● **Aim of the task**
Go through the data and count each line that has the string "lime". Give that count alone.

Saved entries
+++

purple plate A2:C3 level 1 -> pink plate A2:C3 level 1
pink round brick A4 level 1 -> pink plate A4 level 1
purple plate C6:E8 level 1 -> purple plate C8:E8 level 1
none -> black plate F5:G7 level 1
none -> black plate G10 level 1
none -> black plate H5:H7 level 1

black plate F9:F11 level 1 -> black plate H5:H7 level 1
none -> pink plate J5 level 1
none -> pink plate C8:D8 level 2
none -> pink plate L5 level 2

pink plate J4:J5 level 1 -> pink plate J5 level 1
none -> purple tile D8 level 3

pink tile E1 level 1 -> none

+++

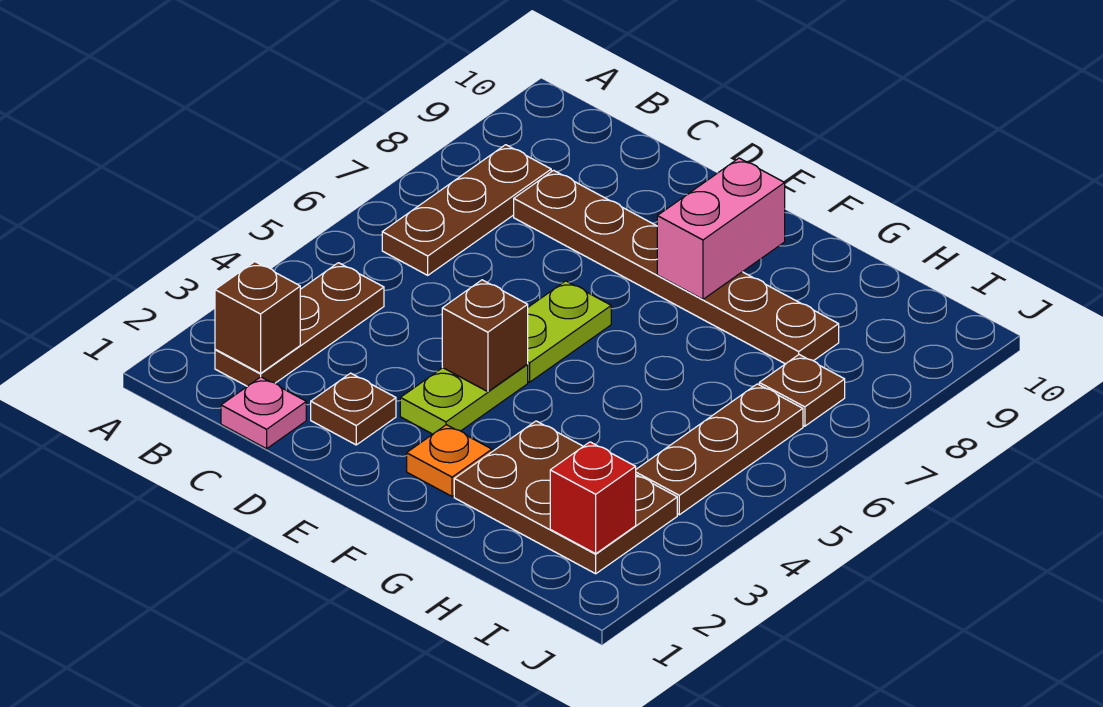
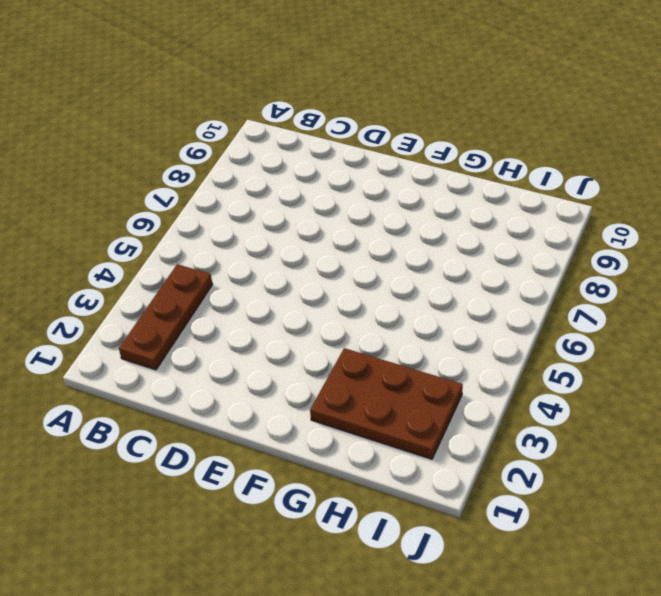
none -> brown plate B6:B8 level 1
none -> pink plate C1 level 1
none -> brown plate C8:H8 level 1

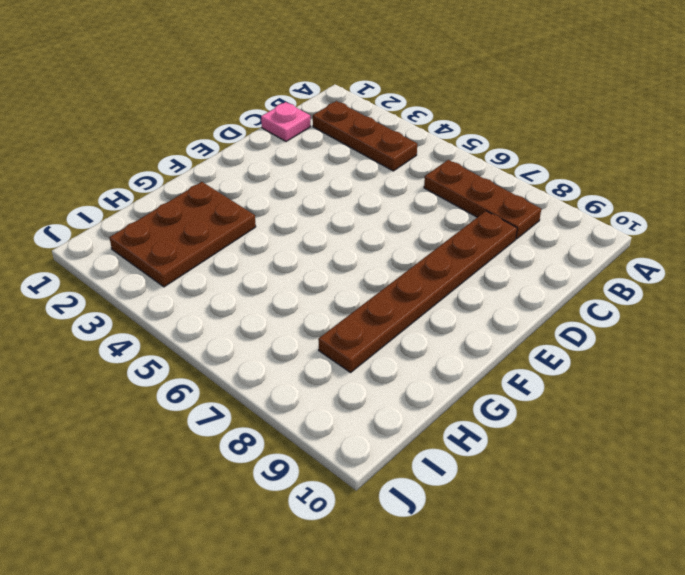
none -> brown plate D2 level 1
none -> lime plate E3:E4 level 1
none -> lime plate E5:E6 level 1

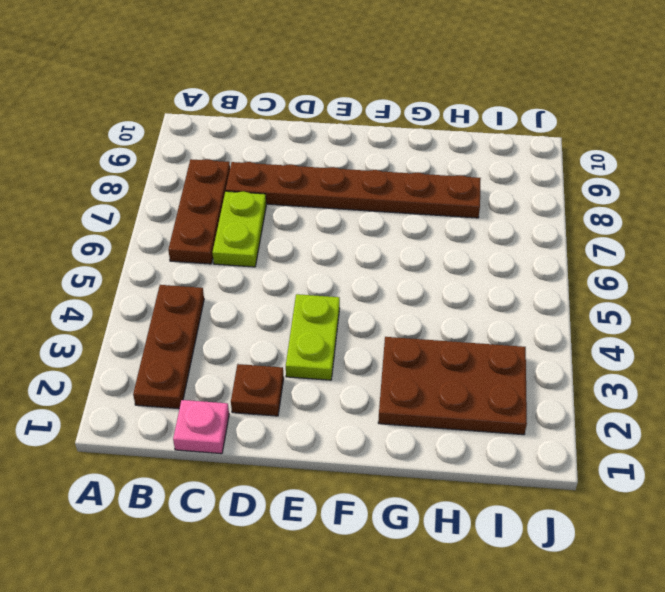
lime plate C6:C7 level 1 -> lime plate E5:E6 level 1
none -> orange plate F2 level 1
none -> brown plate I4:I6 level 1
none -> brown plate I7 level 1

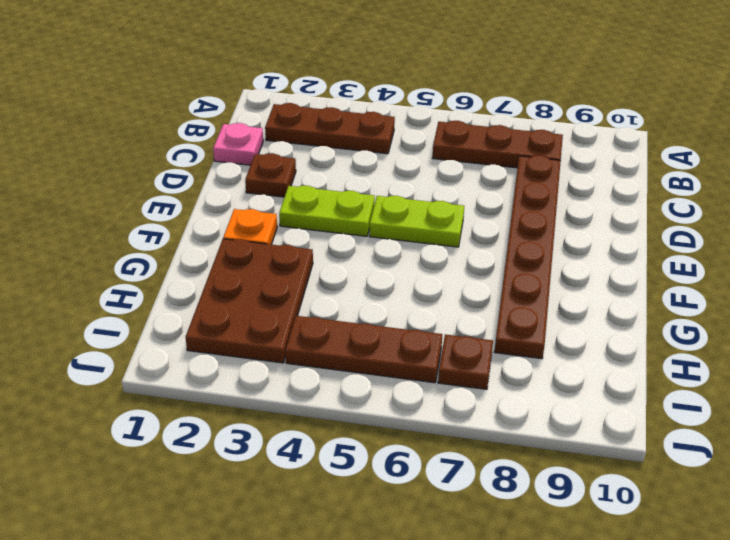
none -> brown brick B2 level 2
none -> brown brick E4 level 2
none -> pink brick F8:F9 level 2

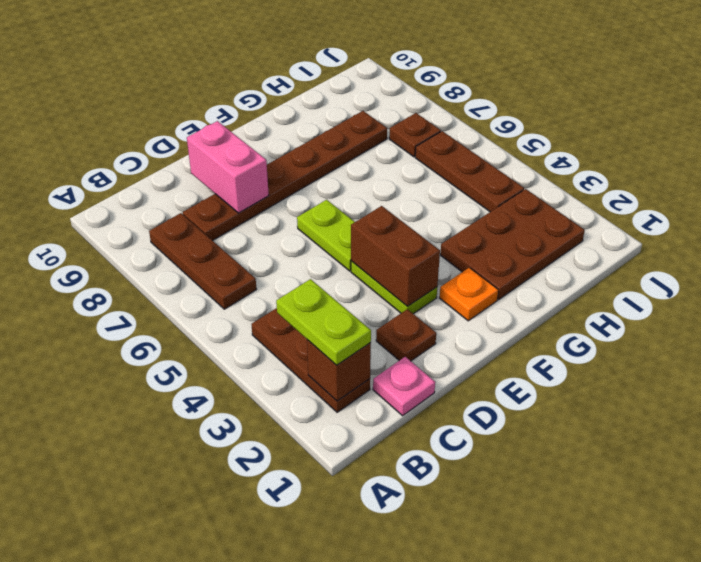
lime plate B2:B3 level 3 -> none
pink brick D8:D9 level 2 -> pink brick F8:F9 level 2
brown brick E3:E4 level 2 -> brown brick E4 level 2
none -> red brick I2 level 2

+++

● **Exercise result**
4